Entries supplied below:

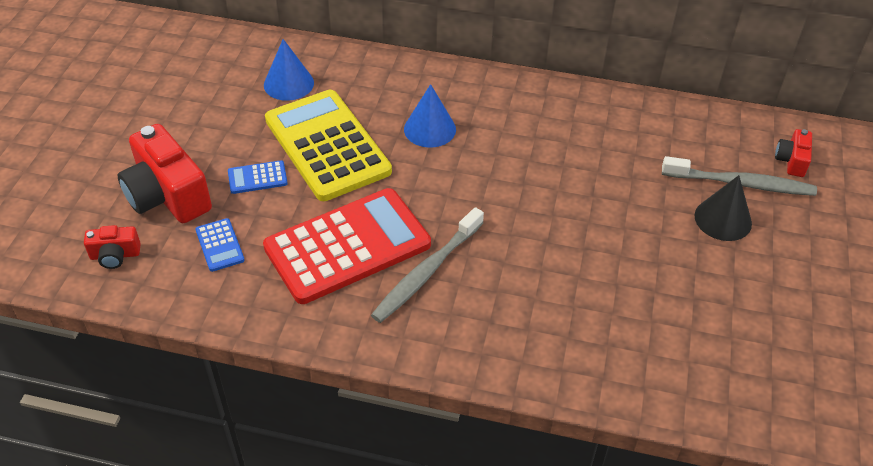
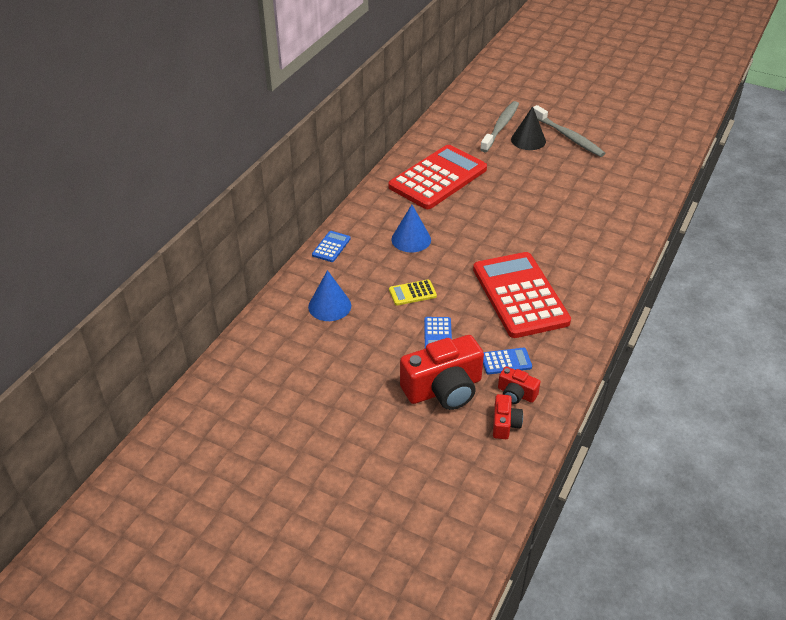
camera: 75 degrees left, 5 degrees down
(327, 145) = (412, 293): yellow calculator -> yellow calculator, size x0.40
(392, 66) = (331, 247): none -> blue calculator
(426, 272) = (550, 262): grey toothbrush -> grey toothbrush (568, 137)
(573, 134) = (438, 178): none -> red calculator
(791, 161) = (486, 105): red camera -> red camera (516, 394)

End of Entries supplied.
Entries supplied below:

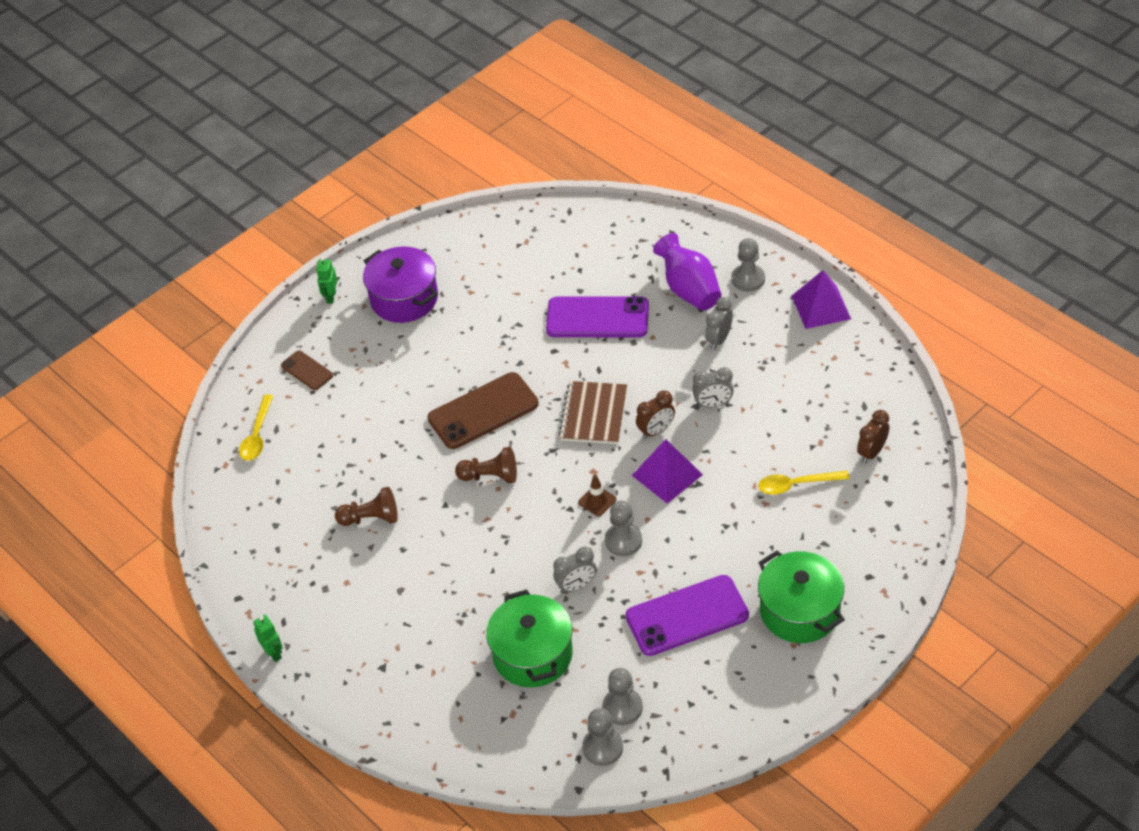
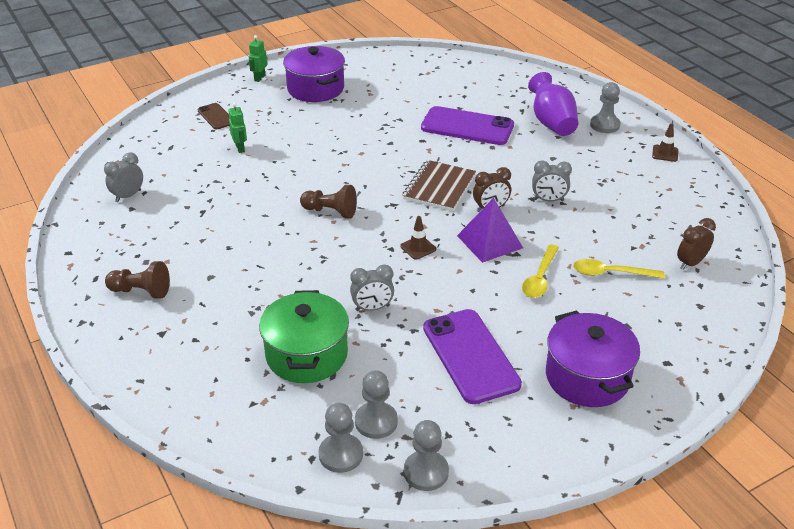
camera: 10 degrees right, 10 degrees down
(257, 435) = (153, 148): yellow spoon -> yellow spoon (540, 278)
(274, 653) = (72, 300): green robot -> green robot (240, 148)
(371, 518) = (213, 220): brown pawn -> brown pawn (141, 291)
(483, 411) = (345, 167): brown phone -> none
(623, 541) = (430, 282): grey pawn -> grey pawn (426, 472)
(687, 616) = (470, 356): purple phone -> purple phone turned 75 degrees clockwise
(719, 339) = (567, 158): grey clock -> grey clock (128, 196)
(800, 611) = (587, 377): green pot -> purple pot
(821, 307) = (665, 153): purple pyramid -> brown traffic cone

End of Entries supplied.

### Exercise brief
Given the records above, restate word for word only the lines starting at the one with "(274, 653) = (72, 300): green" and ending at the one with "(821, 307) = (665, 153): purple".

### Response area
(274, 653) = (72, 300): green robot -> green robot (240, 148)
(371, 518) = (213, 220): brown pawn -> brown pawn (141, 291)
(483, 411) = (345, 167): brown phone -> none
(623, 541) = (430, 282): grey pawn -> grey pawn (426, 472)
(687, 616) = (470, 356): purple phone -> purple phone turned 75 degrees clockwise
(719, 339) = (567, 158): grey clock -> grey clock (128, 196)
(800, 611) = (587, 377): green pot -> purple pot
(821, 307) = (665, 153): purple pyramid -> brown traffic cone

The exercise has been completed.